Data items:
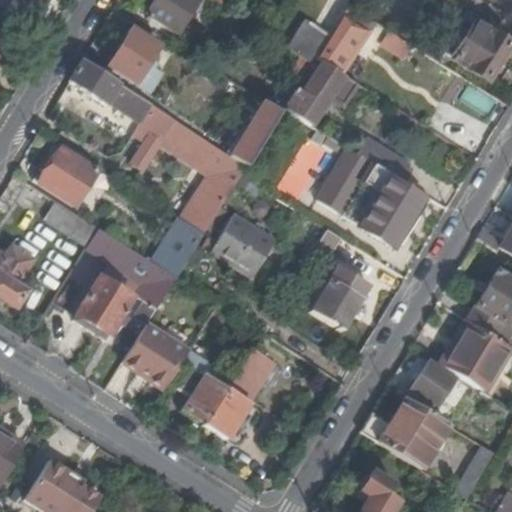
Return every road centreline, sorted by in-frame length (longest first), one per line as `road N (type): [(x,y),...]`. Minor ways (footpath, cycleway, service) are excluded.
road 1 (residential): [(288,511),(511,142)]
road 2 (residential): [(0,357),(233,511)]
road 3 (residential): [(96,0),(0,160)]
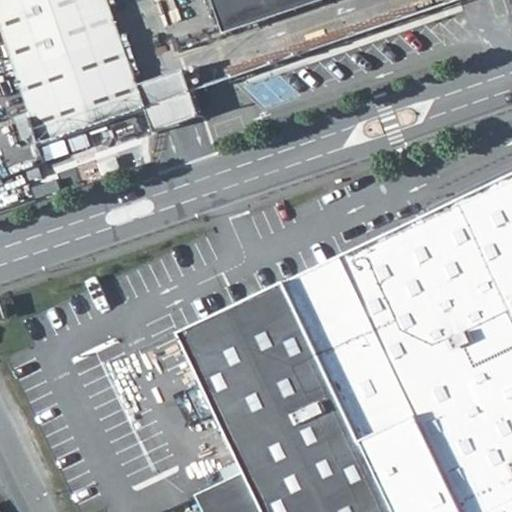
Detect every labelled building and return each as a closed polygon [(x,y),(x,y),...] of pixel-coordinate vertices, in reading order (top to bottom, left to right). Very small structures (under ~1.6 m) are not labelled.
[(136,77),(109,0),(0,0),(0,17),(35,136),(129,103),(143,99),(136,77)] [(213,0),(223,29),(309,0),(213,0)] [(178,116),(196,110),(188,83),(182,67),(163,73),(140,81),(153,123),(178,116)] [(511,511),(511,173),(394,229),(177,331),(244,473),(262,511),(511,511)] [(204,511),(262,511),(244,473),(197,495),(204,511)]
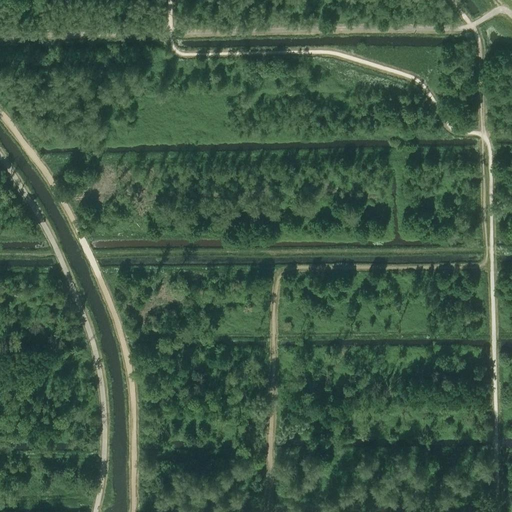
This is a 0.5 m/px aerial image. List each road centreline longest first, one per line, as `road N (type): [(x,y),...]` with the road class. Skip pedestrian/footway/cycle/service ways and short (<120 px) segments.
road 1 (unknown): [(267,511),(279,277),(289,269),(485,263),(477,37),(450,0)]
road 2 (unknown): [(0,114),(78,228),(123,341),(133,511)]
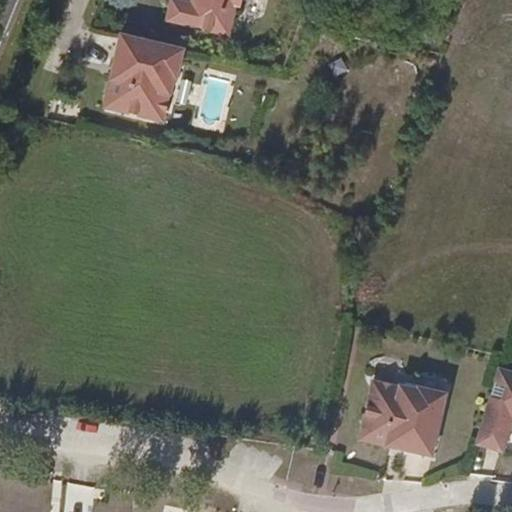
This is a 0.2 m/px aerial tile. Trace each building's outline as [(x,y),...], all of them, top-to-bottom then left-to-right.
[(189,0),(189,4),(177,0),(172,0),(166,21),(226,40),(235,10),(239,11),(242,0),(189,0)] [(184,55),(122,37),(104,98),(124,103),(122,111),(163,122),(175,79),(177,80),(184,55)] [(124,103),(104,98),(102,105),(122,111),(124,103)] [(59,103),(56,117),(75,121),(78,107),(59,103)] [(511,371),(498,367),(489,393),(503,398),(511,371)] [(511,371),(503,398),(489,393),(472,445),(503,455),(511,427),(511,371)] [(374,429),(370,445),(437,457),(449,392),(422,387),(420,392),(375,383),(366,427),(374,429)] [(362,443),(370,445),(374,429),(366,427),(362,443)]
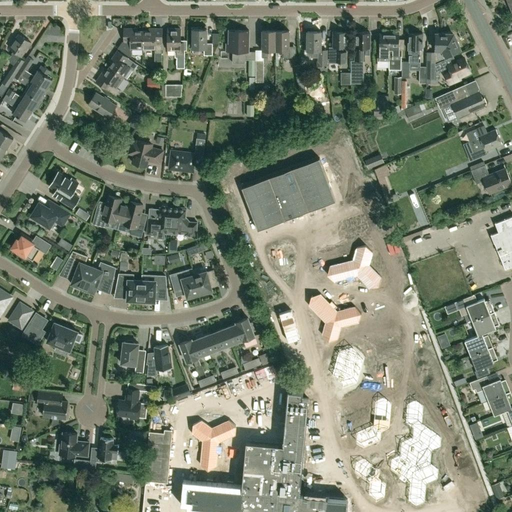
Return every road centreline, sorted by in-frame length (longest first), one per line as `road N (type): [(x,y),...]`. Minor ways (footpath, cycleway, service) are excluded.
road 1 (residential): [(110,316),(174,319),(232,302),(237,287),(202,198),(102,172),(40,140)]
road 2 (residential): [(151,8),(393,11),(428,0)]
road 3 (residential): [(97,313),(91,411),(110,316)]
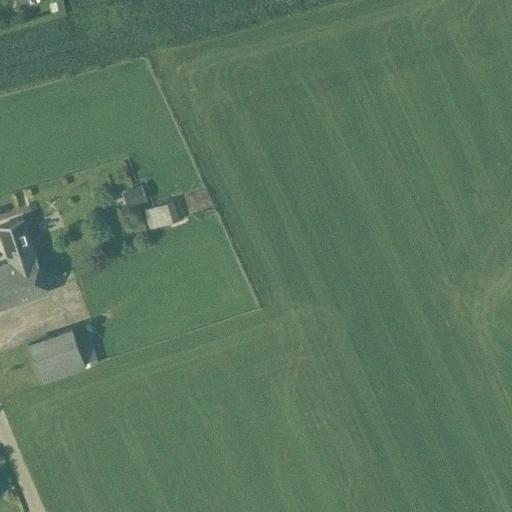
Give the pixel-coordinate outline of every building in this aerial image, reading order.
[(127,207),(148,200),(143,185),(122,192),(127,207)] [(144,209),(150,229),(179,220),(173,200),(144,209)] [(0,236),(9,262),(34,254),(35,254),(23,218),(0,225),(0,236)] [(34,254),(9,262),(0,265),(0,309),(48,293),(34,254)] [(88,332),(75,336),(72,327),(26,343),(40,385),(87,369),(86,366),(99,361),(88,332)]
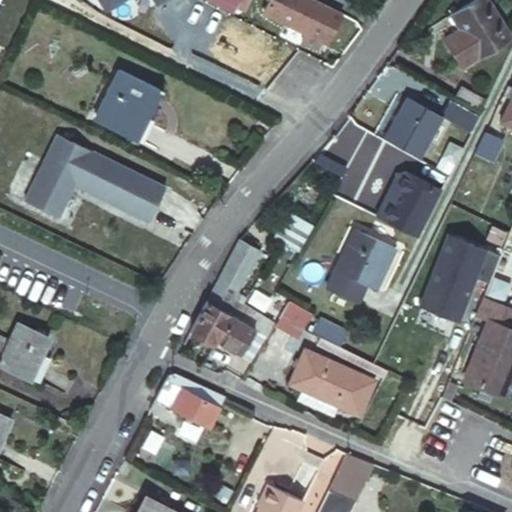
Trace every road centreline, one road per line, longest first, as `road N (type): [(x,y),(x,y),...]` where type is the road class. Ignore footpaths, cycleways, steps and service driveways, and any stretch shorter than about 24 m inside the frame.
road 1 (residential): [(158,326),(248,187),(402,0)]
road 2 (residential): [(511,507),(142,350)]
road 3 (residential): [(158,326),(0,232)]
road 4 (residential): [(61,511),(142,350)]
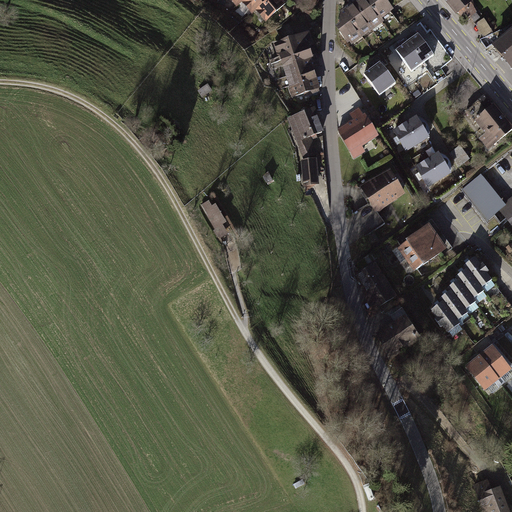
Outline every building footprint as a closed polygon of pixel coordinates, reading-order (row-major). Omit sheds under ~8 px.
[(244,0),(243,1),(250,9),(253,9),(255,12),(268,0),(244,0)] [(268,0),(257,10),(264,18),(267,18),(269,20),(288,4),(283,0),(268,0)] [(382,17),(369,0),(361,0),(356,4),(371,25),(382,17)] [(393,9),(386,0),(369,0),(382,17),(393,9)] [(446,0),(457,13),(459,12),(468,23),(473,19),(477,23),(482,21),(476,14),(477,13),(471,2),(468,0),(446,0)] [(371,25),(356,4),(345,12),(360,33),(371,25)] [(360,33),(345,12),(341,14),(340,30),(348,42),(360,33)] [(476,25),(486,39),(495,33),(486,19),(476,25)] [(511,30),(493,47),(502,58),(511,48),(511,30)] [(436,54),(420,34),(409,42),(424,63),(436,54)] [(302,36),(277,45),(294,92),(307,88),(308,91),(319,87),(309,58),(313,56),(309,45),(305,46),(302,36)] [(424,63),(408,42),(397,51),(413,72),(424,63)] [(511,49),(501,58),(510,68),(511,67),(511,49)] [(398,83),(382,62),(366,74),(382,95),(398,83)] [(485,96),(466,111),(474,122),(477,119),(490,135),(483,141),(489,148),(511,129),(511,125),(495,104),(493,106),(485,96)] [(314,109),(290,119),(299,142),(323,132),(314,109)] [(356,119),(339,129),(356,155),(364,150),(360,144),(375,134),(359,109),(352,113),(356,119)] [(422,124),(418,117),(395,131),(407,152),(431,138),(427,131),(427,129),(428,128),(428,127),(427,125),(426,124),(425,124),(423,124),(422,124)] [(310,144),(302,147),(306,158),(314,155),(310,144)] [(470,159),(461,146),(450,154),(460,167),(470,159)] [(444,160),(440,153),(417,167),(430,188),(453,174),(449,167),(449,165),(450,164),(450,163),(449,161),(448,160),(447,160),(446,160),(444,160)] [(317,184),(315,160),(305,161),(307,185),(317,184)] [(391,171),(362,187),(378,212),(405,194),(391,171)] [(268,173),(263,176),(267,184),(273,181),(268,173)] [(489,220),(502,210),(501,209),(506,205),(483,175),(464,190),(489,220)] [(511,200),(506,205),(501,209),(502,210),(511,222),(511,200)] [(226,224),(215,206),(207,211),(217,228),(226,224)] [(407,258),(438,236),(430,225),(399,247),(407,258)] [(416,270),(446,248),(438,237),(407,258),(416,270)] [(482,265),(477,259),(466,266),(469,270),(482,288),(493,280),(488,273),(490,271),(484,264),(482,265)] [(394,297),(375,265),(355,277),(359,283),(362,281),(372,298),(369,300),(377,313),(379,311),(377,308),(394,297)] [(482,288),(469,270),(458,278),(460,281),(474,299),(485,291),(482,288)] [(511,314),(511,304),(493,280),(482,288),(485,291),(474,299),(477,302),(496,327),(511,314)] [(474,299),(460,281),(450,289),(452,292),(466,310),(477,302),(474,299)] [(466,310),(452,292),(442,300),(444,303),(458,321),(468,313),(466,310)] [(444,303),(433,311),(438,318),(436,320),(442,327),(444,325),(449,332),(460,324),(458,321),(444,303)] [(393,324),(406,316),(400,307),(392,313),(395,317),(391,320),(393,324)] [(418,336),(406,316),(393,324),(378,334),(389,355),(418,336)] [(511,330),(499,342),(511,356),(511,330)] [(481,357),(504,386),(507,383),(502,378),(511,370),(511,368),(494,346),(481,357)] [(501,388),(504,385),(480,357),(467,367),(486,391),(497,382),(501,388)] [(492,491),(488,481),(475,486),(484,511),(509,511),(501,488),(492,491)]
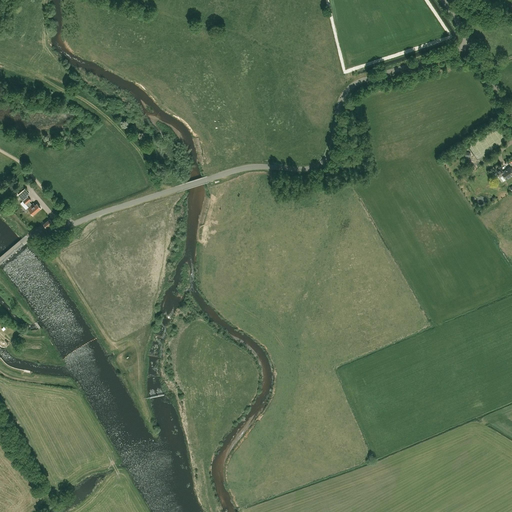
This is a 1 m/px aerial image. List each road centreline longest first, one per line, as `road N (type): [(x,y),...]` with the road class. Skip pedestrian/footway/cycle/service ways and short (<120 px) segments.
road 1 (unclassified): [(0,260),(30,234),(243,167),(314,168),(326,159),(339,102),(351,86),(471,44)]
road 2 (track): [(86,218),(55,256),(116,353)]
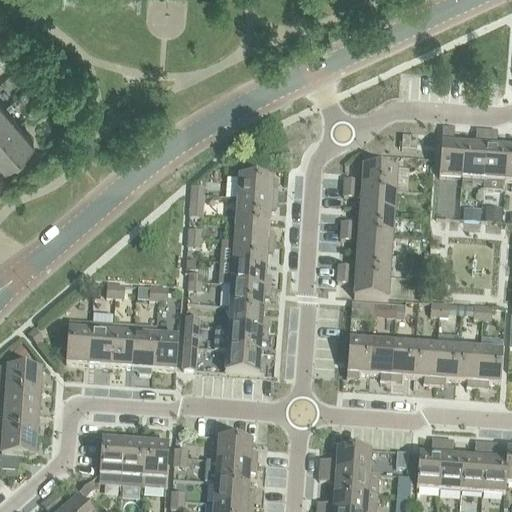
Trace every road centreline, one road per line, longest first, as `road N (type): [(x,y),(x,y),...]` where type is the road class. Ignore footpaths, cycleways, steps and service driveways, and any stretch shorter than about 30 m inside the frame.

◆ WORK TO DO: Return the lines of the records above verbatim, starting at the beginning of the records and ending at the line containing "road 3 (residential): [(96,0),(0,160)]", both included. Omit the pictures from your reply.

◆ EXERCISE SOLUTION:
Return every road centreline, sorted by in-frame length (longest first), one per line as `road N (type): [(x,y),...]`. Minor ways (footpath, cycleway, service) are excluded.
road 1 (residential): [(288,511),(511,142)]
road 2 (residential): [(0,357),(233,511)]
road 3 (residential): [(96,0),(0,160)]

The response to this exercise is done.